Spatial object tracking data
※

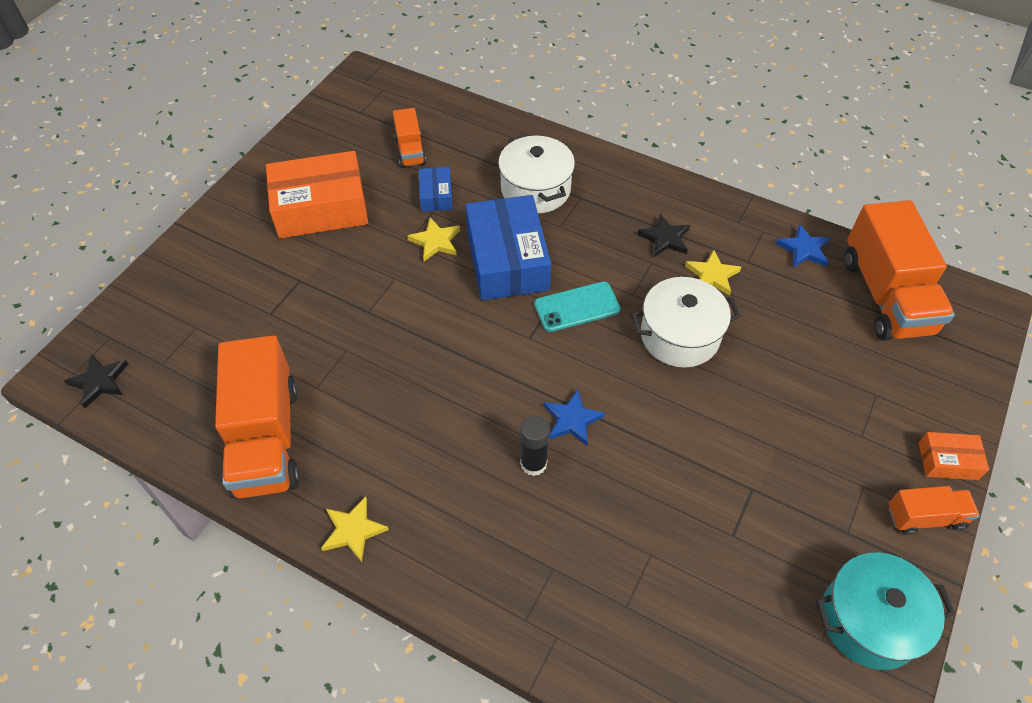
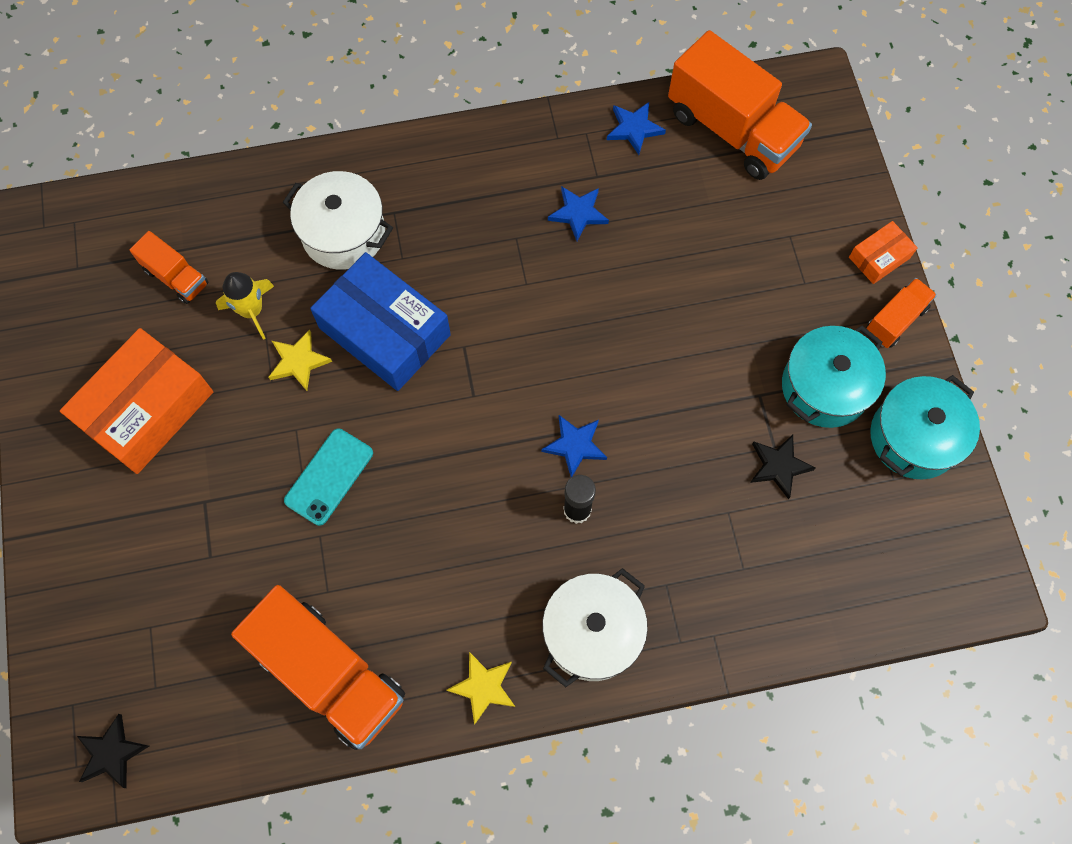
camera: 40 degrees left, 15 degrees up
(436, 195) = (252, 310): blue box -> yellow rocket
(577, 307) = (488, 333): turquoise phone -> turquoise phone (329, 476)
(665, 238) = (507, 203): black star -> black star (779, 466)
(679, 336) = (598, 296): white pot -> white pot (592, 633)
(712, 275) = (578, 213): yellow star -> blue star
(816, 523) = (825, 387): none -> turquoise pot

※

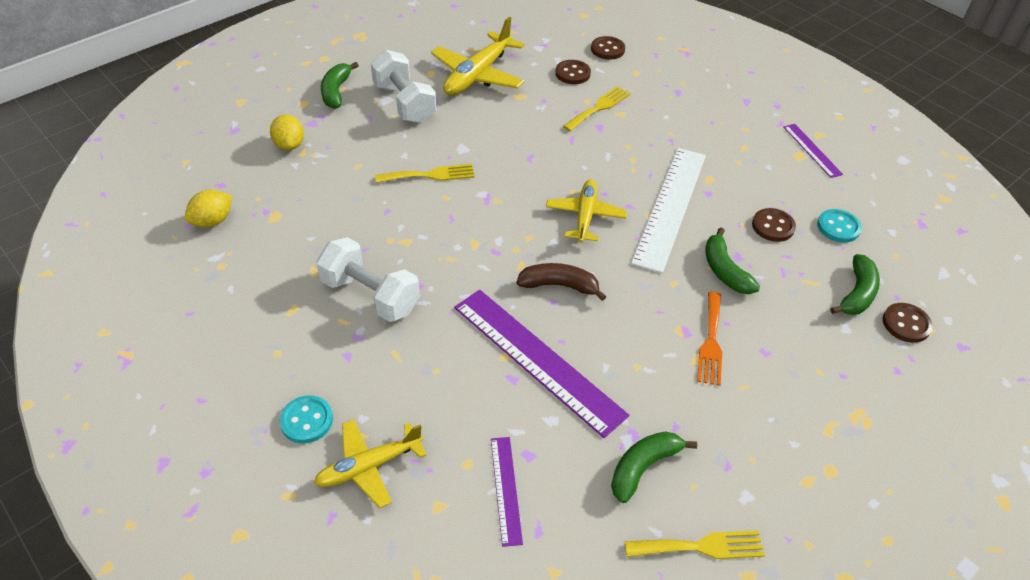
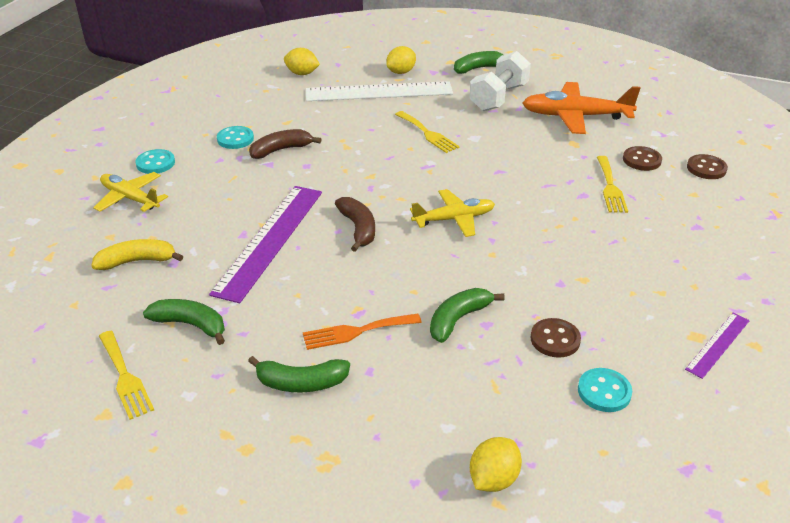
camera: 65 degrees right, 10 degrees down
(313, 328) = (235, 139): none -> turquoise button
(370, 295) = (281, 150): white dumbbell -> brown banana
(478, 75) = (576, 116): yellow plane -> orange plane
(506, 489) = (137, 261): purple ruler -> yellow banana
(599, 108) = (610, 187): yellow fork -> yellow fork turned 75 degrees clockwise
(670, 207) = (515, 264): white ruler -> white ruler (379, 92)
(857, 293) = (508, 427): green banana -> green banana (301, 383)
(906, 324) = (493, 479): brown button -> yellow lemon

※

### Goal of the exercise
Scan the records above and report every line with the string "button".

### Output of the exercise
(313, 328) = (235, 139): none -> turquoise button
(906, 324) = (493, 479): brown button -> yellow lemon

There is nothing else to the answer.